WORK INSTRUCTIONS ▸
After finding the line that contains "(463, 125) = (101, 503): green" in the entries below, retype it and every following line precisely, the last included.

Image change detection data
------

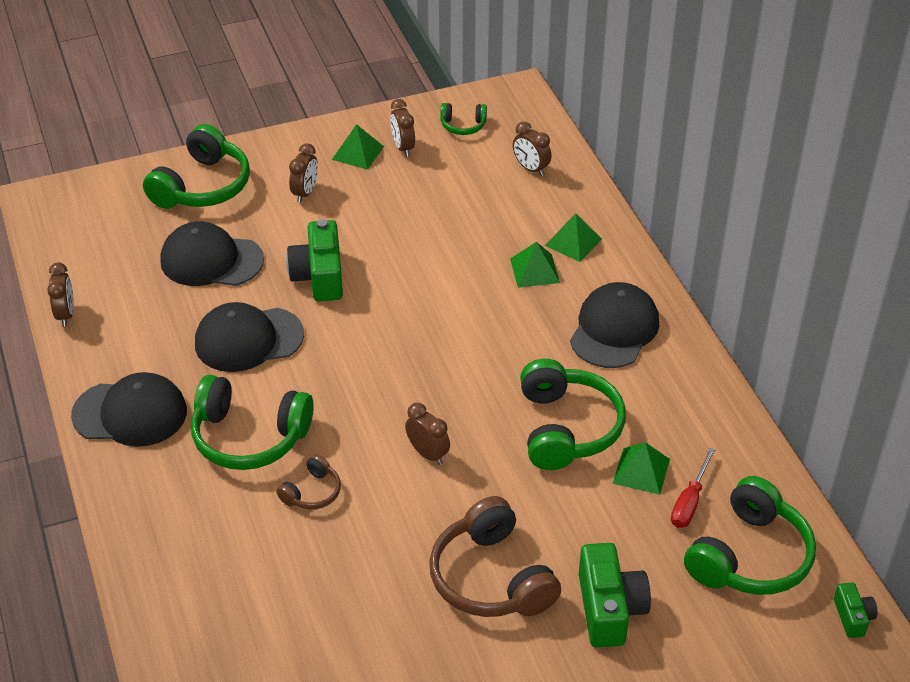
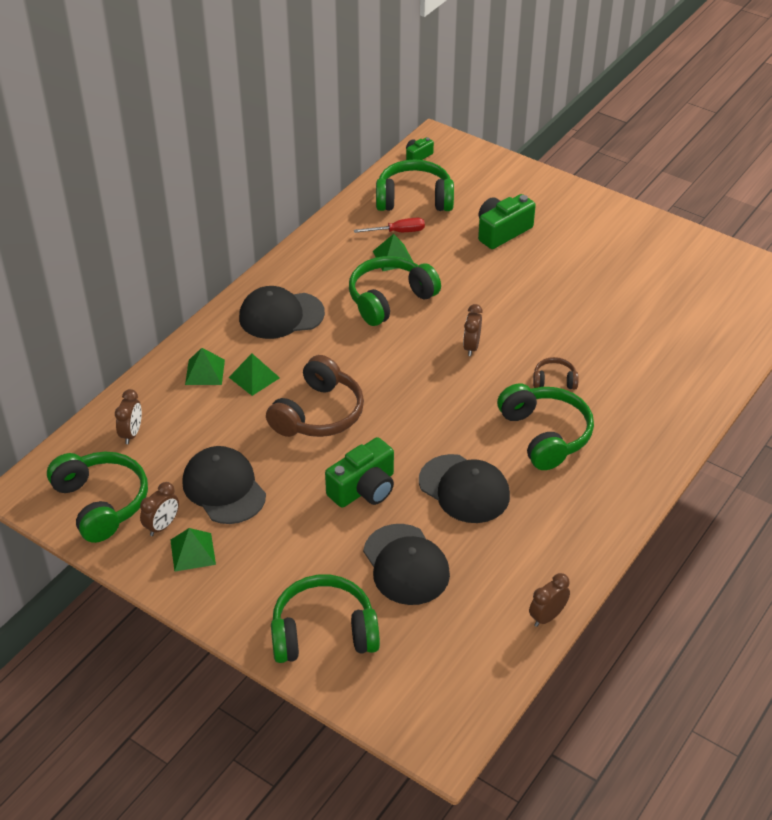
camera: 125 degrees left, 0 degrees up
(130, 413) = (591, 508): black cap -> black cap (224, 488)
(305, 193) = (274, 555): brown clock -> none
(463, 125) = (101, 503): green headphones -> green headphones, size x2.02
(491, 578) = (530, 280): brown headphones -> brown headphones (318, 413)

------

ANSWER TO THE PROBLEM ▸
(463, 125) = (101, 503): green headphones -> green headphones, size x2.02
(491, 578) = (530, 280): brown headphones -> brown headphones (318, 413)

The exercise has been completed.